DATA FOR THIS EXERCISE Start Marker

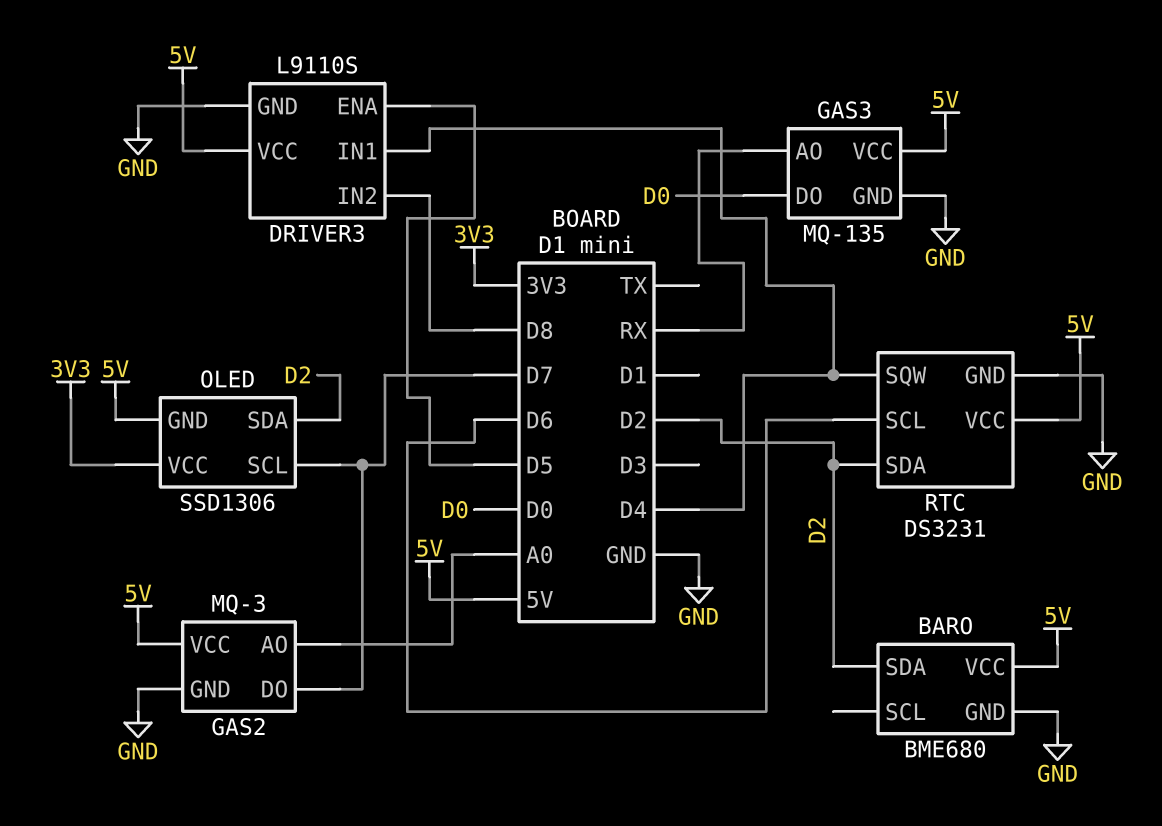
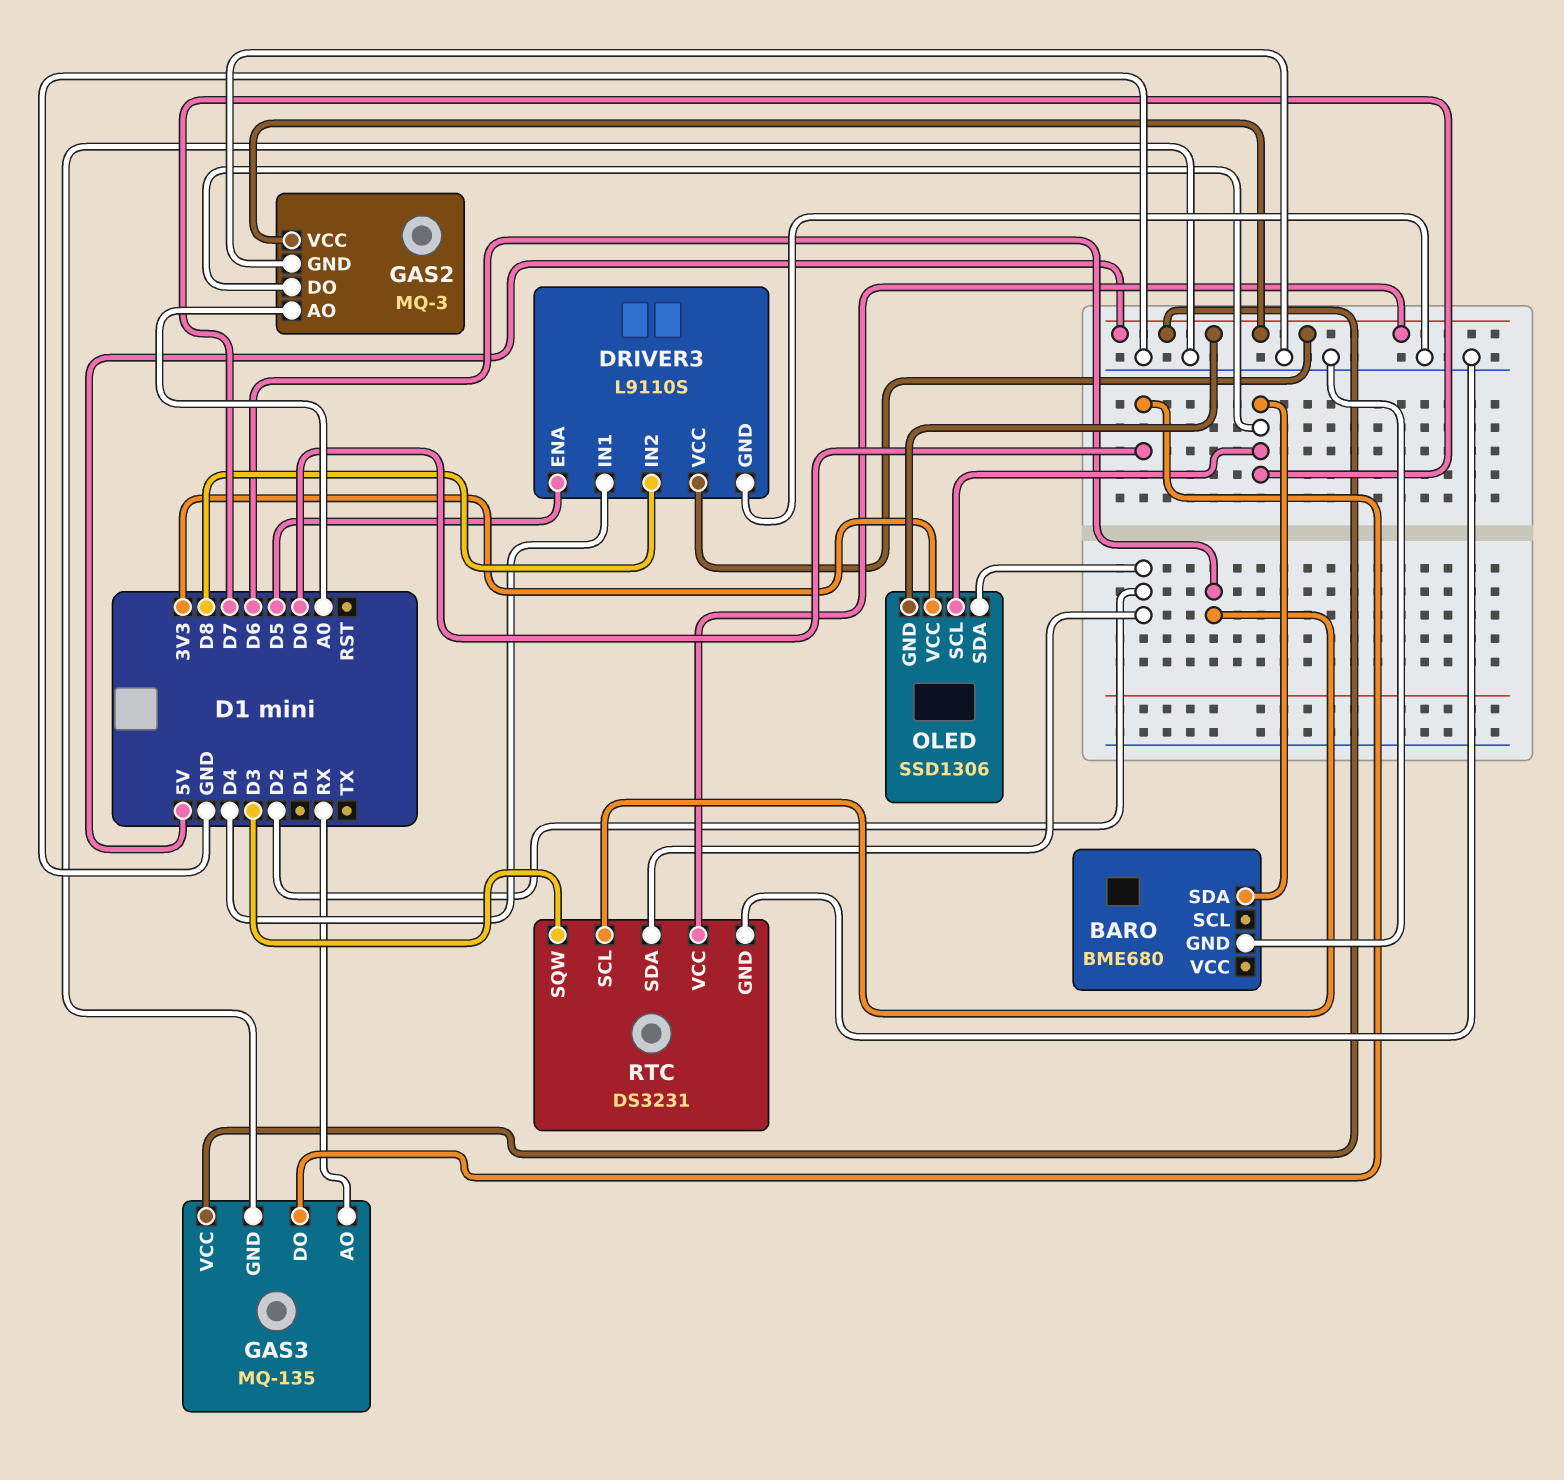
BARO pin SDA: D2 -> D7
BARO pin VCC: 5V -> none
RTC pin SQW: D4 -> D3

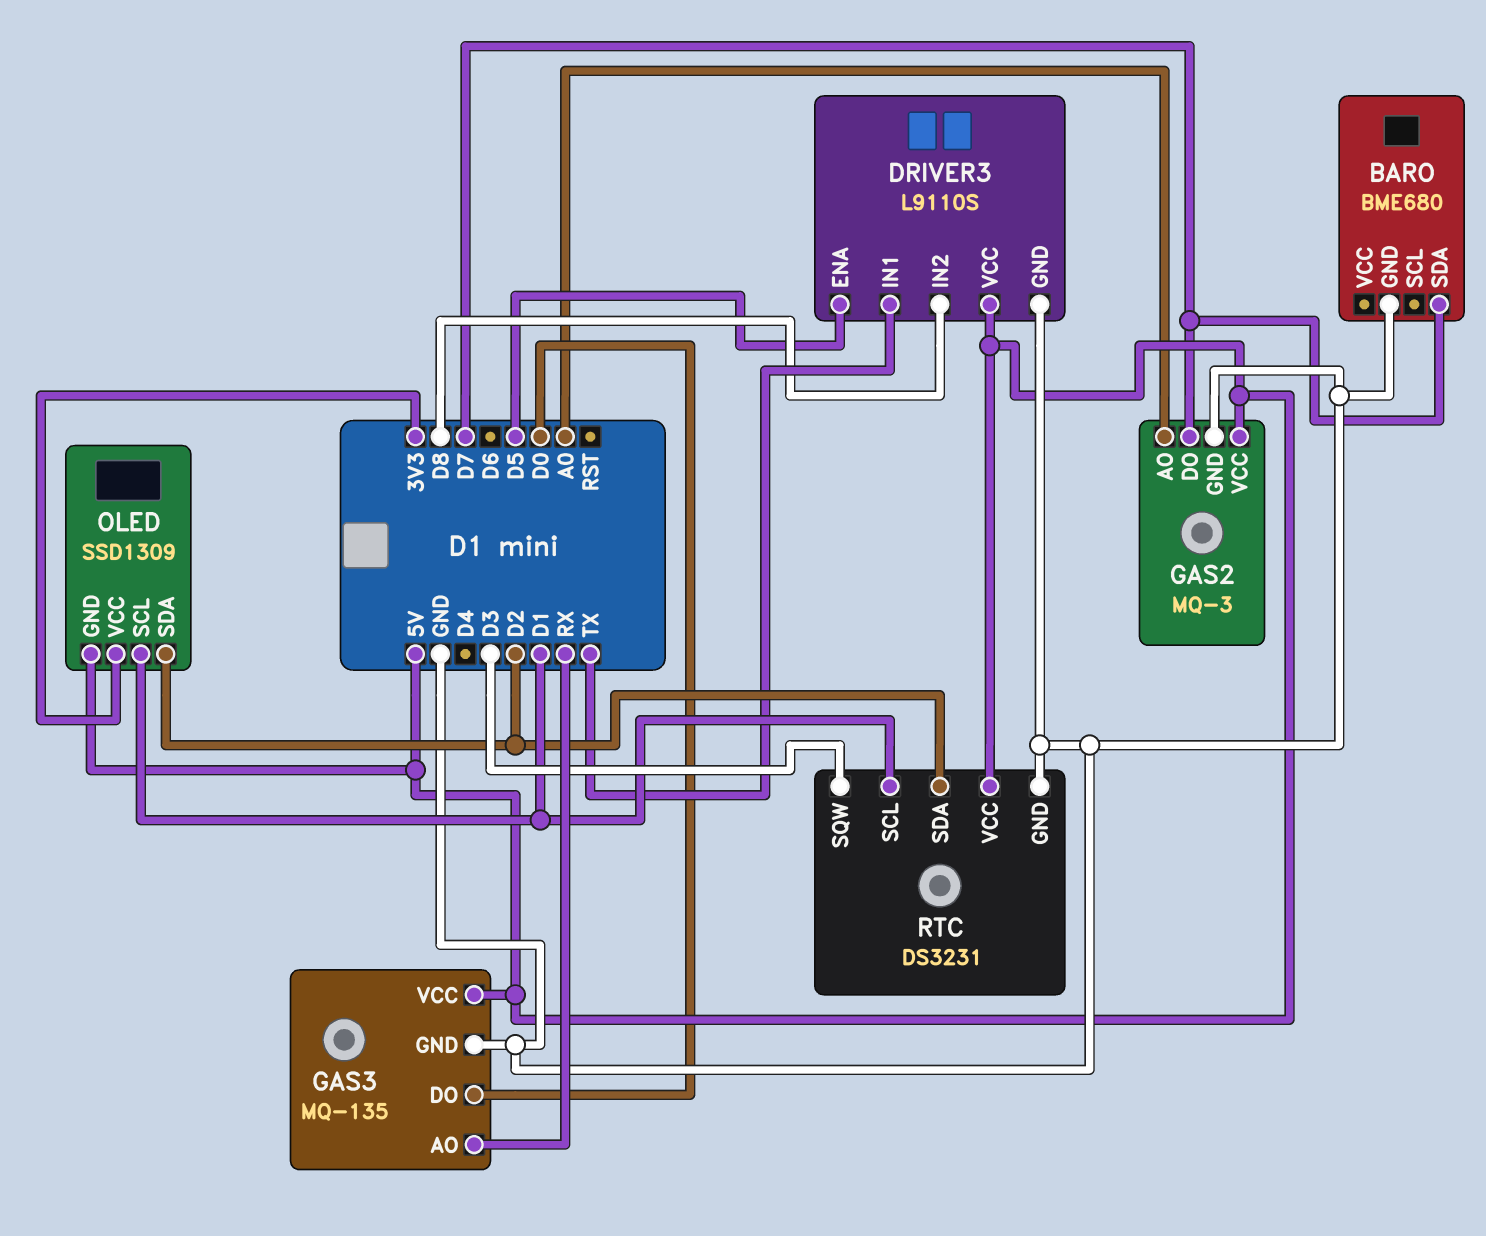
DRIVER3 pin IN1: D4 -> TX
OLED: SSD1306 -> SSD1309
OLED pin SCL: D7 -> D1
RTC pin SCL: D6 -> D1

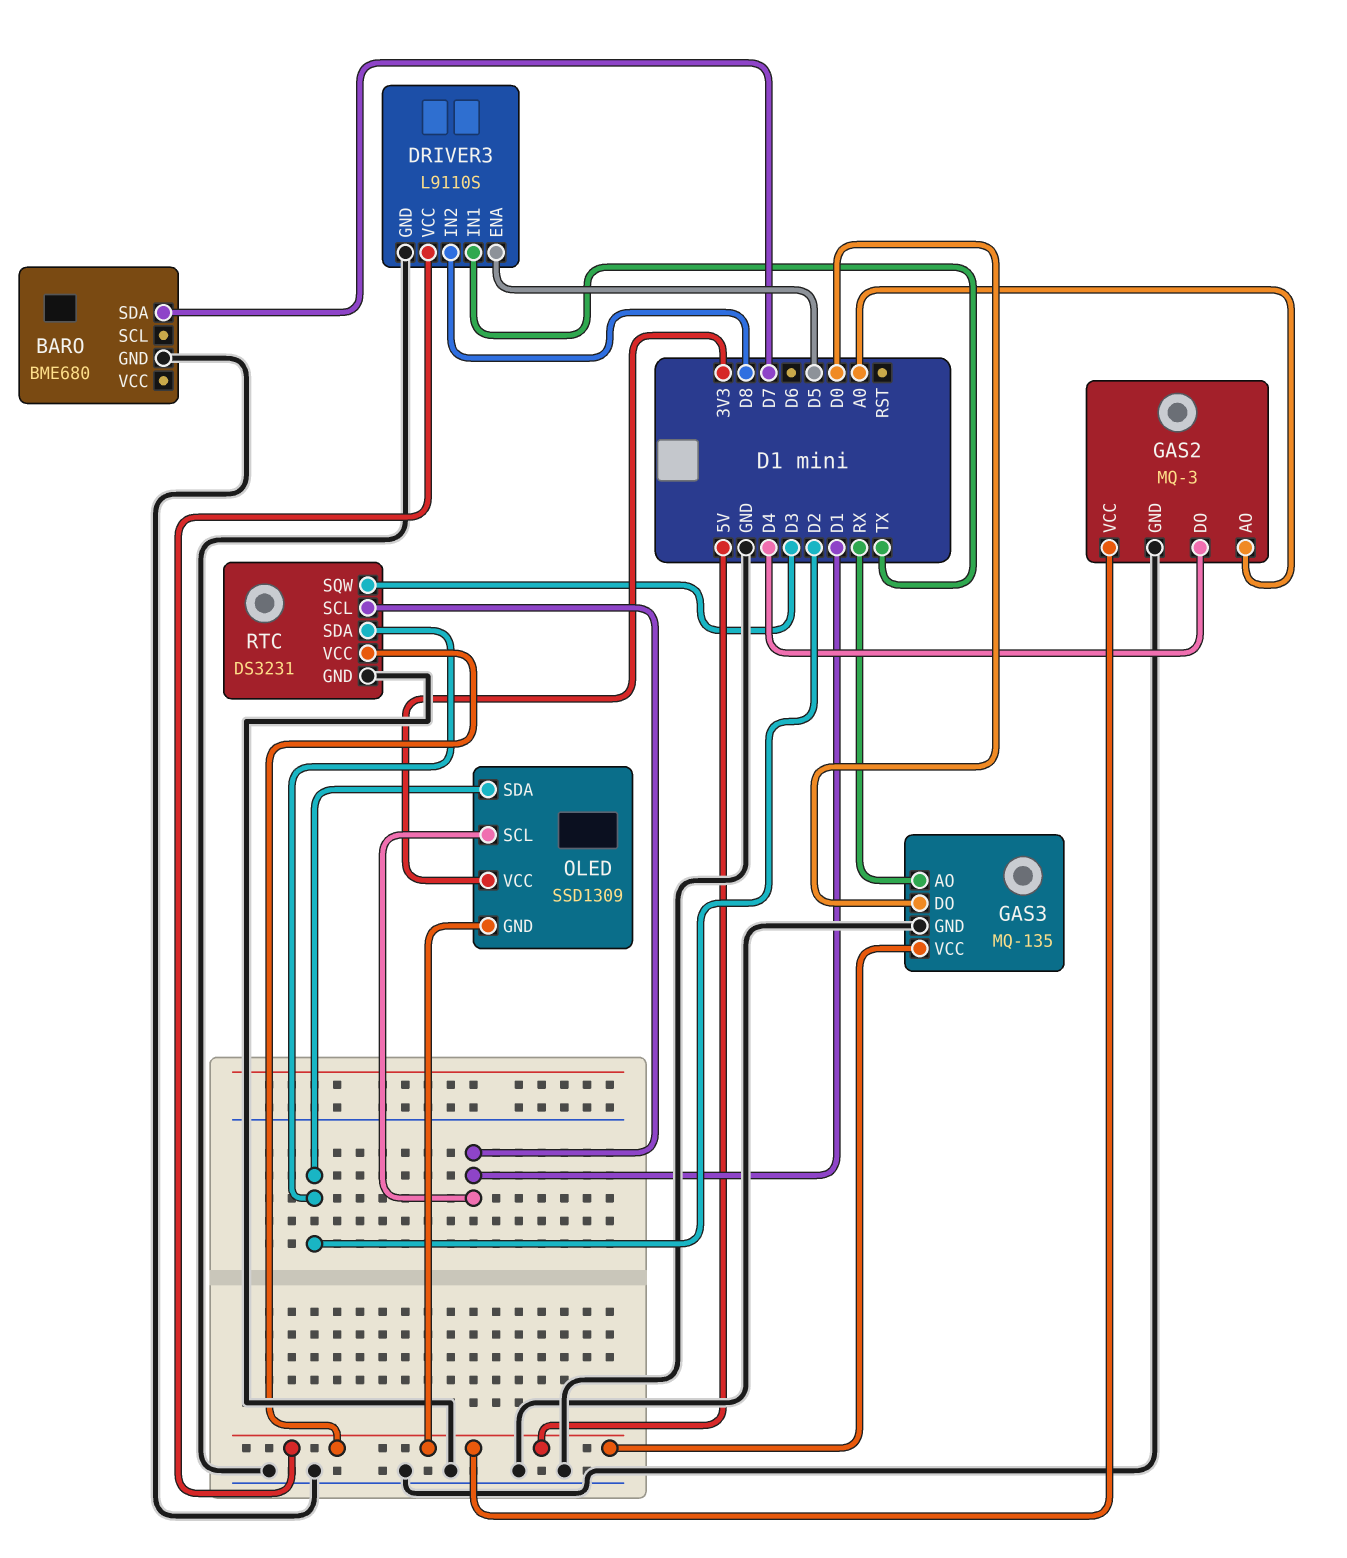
GAS2 pin DO: D7 -> D4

DATA FOR THIS EXERCISE End Marker

**AIM OF THE EXERCISE:**
Only the lines from the one containing "RTC pin SQW: D4 -> D3" through the end of the records are wanted, set down exactly and without their pictures.

**EXERCISE RESPONSE:**
RTC pin SQW: D4 -> D3

DRIVER3 pin IN1: D4 -> TX
OLED: SSD1306 -> SSD1309
OLED pin SCL: D7 -> D1
RTC pin SCL: D6 -> D1

GAS2 pin DO: D7 -> D4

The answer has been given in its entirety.